Spatial question entries:
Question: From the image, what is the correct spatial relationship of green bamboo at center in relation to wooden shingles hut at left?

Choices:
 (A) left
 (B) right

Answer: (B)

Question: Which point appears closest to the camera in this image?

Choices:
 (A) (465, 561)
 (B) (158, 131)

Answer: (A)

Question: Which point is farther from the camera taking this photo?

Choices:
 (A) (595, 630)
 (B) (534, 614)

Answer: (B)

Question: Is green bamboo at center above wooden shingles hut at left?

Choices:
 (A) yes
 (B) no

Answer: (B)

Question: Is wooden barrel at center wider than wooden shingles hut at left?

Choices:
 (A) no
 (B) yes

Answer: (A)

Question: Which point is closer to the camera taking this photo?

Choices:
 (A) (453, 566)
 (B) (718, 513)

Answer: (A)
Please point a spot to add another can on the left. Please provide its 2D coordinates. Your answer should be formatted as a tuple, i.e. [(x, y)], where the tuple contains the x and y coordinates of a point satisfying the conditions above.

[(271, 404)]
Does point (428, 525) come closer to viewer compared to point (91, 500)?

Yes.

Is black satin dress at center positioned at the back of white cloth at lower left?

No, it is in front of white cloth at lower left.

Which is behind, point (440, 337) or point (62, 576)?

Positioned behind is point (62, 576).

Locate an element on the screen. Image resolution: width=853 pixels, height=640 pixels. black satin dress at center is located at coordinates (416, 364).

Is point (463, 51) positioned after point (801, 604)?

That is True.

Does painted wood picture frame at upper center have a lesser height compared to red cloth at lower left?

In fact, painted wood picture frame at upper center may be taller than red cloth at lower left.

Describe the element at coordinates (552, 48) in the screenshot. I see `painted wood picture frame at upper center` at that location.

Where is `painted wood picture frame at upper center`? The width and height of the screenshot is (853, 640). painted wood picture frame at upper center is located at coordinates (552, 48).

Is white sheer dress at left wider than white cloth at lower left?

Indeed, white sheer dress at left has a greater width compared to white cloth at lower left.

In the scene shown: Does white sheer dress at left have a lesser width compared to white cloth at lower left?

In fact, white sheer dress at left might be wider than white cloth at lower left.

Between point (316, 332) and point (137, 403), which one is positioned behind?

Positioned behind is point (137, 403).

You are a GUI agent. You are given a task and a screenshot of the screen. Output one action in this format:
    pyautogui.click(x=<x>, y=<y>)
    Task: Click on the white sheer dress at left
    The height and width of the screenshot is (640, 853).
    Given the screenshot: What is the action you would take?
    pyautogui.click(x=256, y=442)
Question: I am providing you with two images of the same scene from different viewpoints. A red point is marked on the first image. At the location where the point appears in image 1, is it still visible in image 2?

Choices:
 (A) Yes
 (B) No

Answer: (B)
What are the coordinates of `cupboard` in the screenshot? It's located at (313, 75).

* _Task prompt_
Return all of the records above verbatim, keeping every line and its order unchanged.

* _The output_
Question: From the image, what is the correct spatial relationship of green bamboo at center in relation to wooden shingles hut at left?

Choices:
 (A) left
 (B) right

Answer: (B)

Question: Which point appears closest to the camera in this image?

Choices:
 (A) (465, 561)
 (B) (158, 131)

Answer: (A)

Question: Which point is farther from the camera taking this photo?

Choices:
 (A) (595, 630)
 (B) (534, 614)

Answer: (B)

Question: Is green bamboo at center above wooden shingles hut at left?

Choices:
 (A) yes
 (B) no

Answer: (B)

Question: Is wooden barrel at center wider than wooden shingles hut at left?

Choices:
 (A) no
 (B) yes

Answer: (A)

Question: Which point is closer to the camera taking this photo?

Choices:
 (A) (453, 566)
 (B) (718, 513)

Answer: (A)
Please point a spot to add another can on the left. Please provide its 2D coordinates. Your answer should be formatted as a tuple, i.e. [(x, y)], where the tuple contains the x and y coordinates of a point satisfying the conditions above.

[(271, 404)]
Does point (428, 525) come closer to viewer compared to point (91, 500)?

Yes.

Is black satin dress at center positioned at the back of white cloth at lower left?

No, it is in front of white cloth at lower left.

Which is behind, point (440, 337) or point (62, 576)?

Positioned behind is point (62, 576).

Locate an element on the screen. Image resolution: width=853 pixels, height=640 pixels. black satin dress at center is located at coordinates (416, 364).

Is point (463, 51) positioned after point (801, 604)?

That is True.

Does painted wood picture frame at upper center have a lesser height compared to red cloth at lower left?

In fact, painted wood picture frame at upper center may be taller than red cloth at lower left.

Describe the element at coordinates (552, 48) in the screenshot. I see `painted wood picture frame at upper center` at that location.

Where is `painted wood picture frame at upper center`? The width and height of the screenshot is (853, 640). painted wood picture frame at upper center is located at coordinates (552, 48).

Is white sheer dress at left wider than white cloth at lower left?

Indeed, white sheer dress at left has a greater width compared to white cloth at lower left.

In the scene shown: Does white sheer dress at left have a lesser width compared to white cloth at lower left?

In fact, white sheer dress at left might be wider than white cloth at lower left.

Between point (316, 332) and point (137, 403), which one is positioned behind?

Positioned behind is point (137, 403).

You are a GUI agent. You are given a task and a screenshot of the screen. Output one action in this format:
    pyautogui.click(x=<x>, y=<y>)
    Task: Click on the white sheer dress at left
    The height and width of the screenshot is (640, 853).
    Given the screenshot: What is the action you would take?
    pyautogui.click(x=256, y=442)
Question: I am providing you with two images of the same scene from different viewpoints. A red point is marked on the first image. At the location where the point appears in image 1, is it still visible in image 2?

Choices:
 (A) Yes
 (B) No

Answer: (B)
What are the coordinates of `cupboard` in the screenshot? It's located at (313, 75).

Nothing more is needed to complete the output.